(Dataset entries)
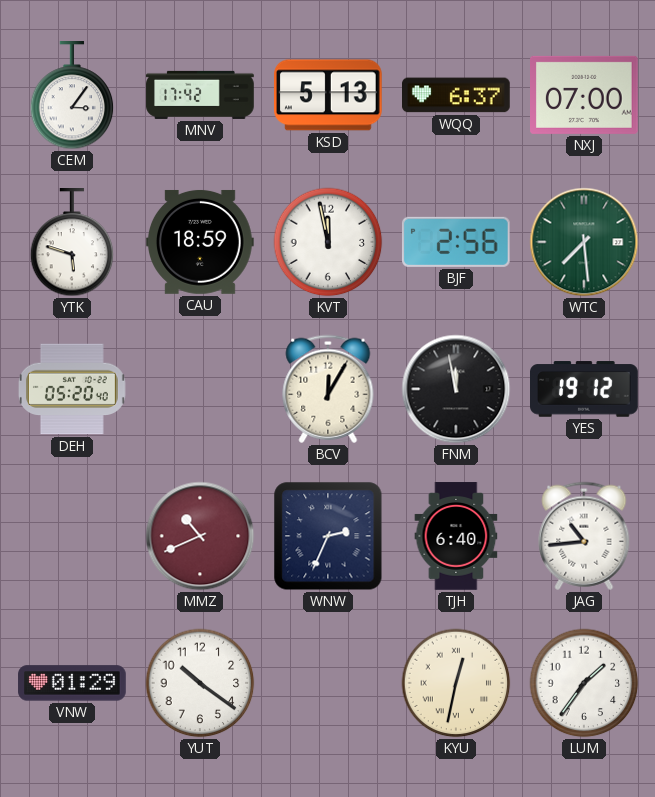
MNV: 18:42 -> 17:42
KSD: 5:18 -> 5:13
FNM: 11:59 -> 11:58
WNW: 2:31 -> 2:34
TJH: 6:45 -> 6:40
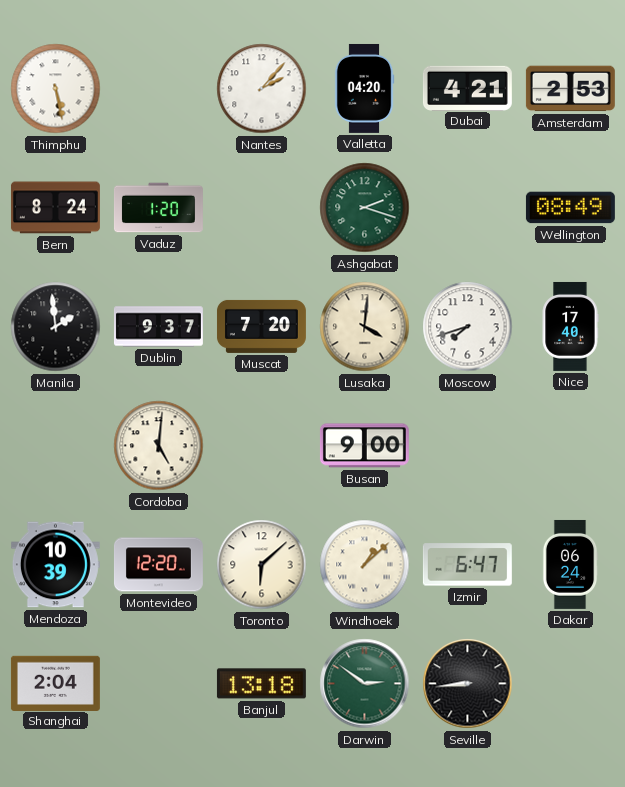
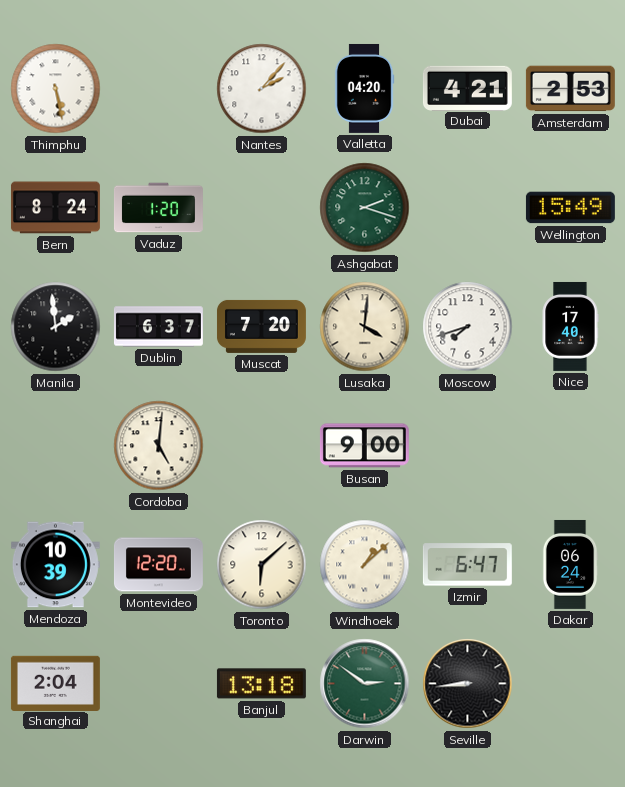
Wellington: 08:49 -> 15:49
Dublin: 9:37 -> 6:37
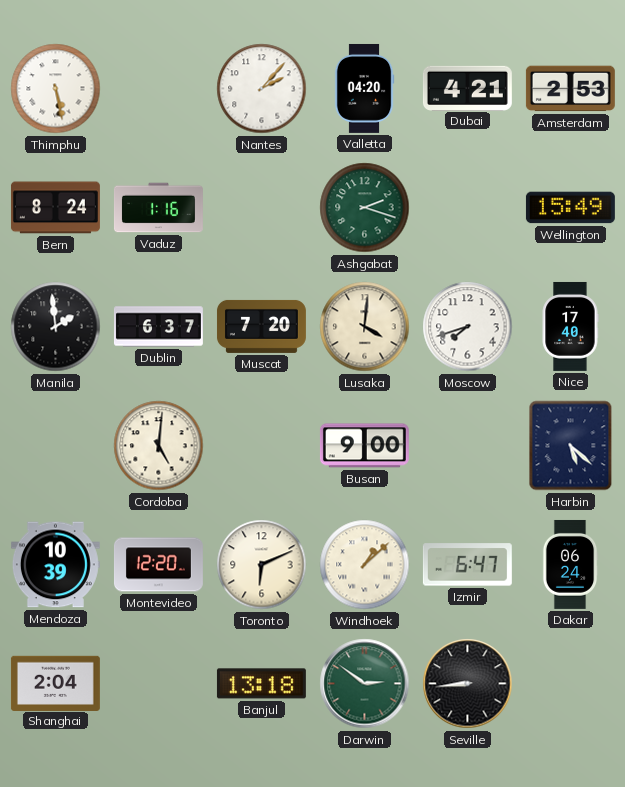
Vaduz: 1:20 -> 1:16
Harbin: none -> 5:22
Toronto: 6:08 -> 6:11
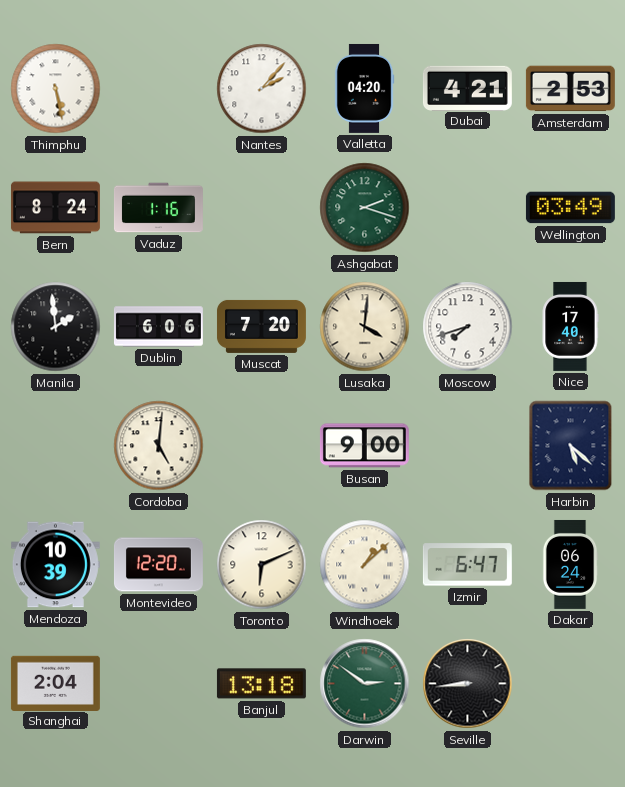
Wellington: 15:49 -> 03:49
Dublin: 6:37 -> 6:06
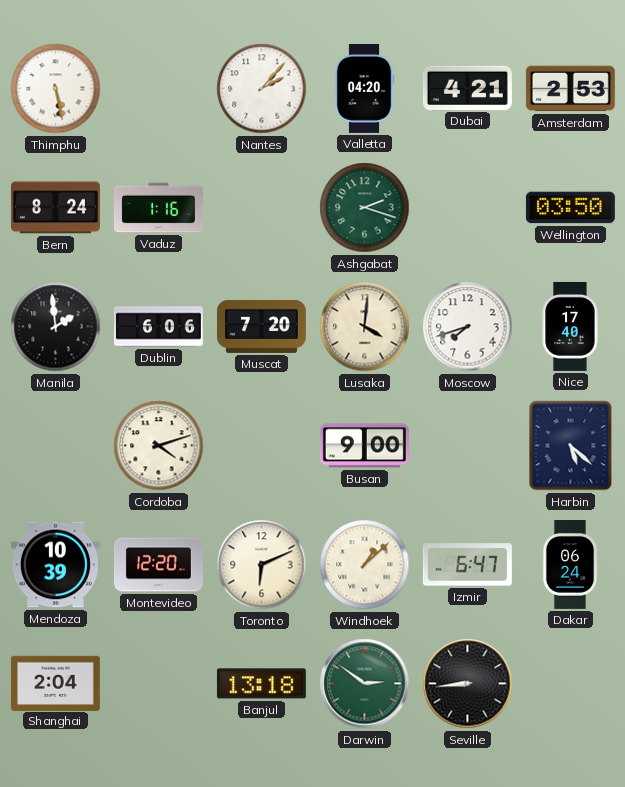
Wellington: 03:49 -> 03:50
Cordoba: 5:01 -> 4:12
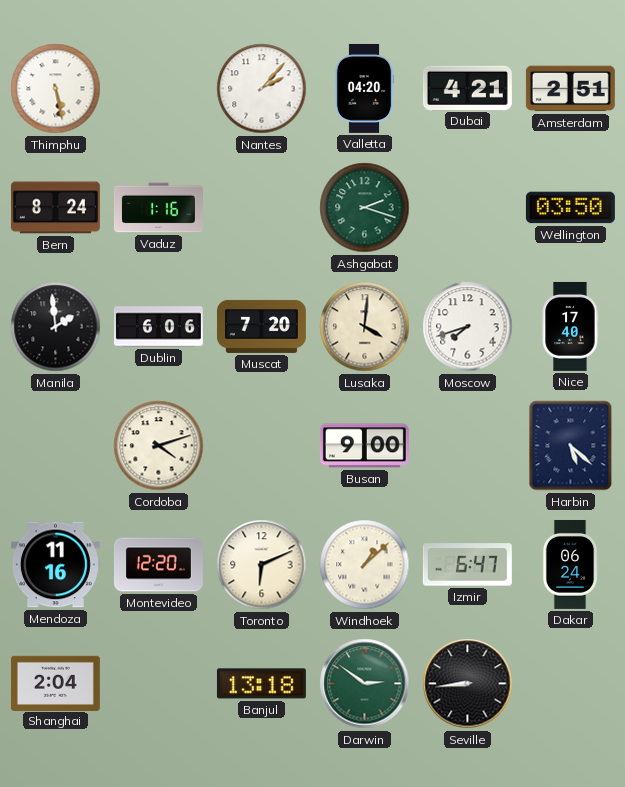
Amsterdam: 2:53 -> 2:51
Mendoza: 10:39 -> 11:16
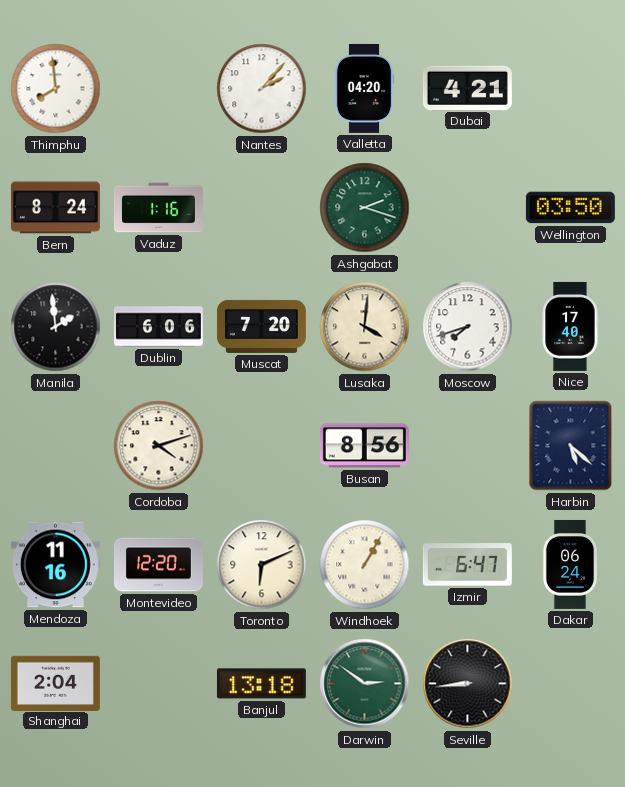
Thimphu: 5:28 -> 7:59
Amsterdam: 2:51 -> none
Busan: 9:00 -> 8:56
Windhoek: 1:08 -> 1:05
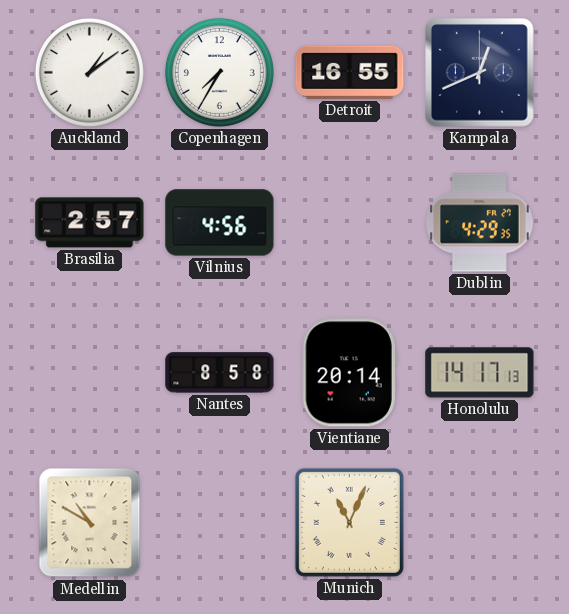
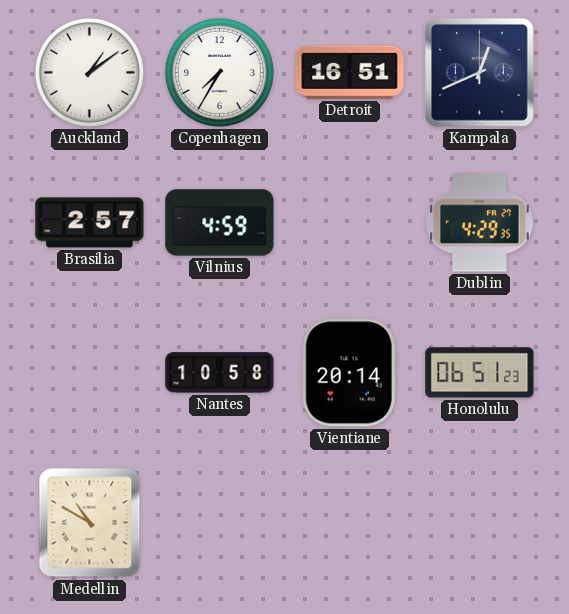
Detroit: 16:55 -> 16:51
Vilnius: 4:56 -> 4:59
Nantes: 8:58 -> 10:58
Honolulu: 14:17 -> 06:51
Munich: 11:04 -> none
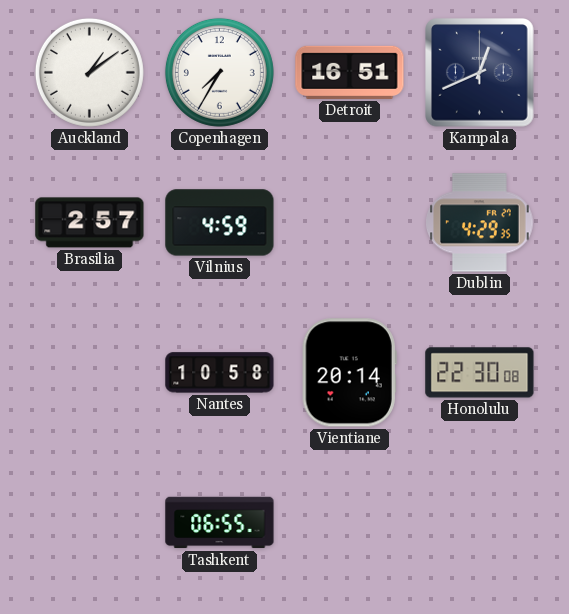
Honolulu: 06:51 -> 22:30
Medellin: 10:50 -> none
Tashkent: none -> 06:55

What is needed → Pull out every line in the rows above that names a clock and its old and new times, copying each one unchanged. Leave out the picture markers.

Expected answer →
MNV: 18:42 -> 17:42
KSD: 5:18 -> 5:13
FNM: 11:59 -> 11:58
WNW: 2:31 -> 2:34
TJH: 6:45 -> 6:40
Wellington: 08:49 -> 15:49
Dublin: 9:37 -> 6:37
Vaduz: 1:20 -> 1:16
Harbin: none -> 5:22
Toronto: 6:08 -> 6:11
Wellington: 15:49 -> 03:49
Dublin: 6:37 -> 6:06
Wellington: 03:49 -> 03:50
Cordoba: 5:01 -> 4:12
Amsterdam: 2:53 -> 2:51
Mendoza: 10:39 -> 11:16
Thimphu: 5:28 -> 7:59
Amsterdam: 2:51 -> none
Busan: 9:00 -> 8:56
Windhoek: 1:08 -> 1:05
Detroit: 16:55 -> 16:51
Vilnius: 4:56 -> 4:59
Nantes: 8:58 -> 10:58
Honolulu: 14:17 -> 06:51
Munich: 11:04 -> none
Honolulu: 06:51 -> 22:30
Medellin: 10:50 -> none
Tashkent: none -> 06:55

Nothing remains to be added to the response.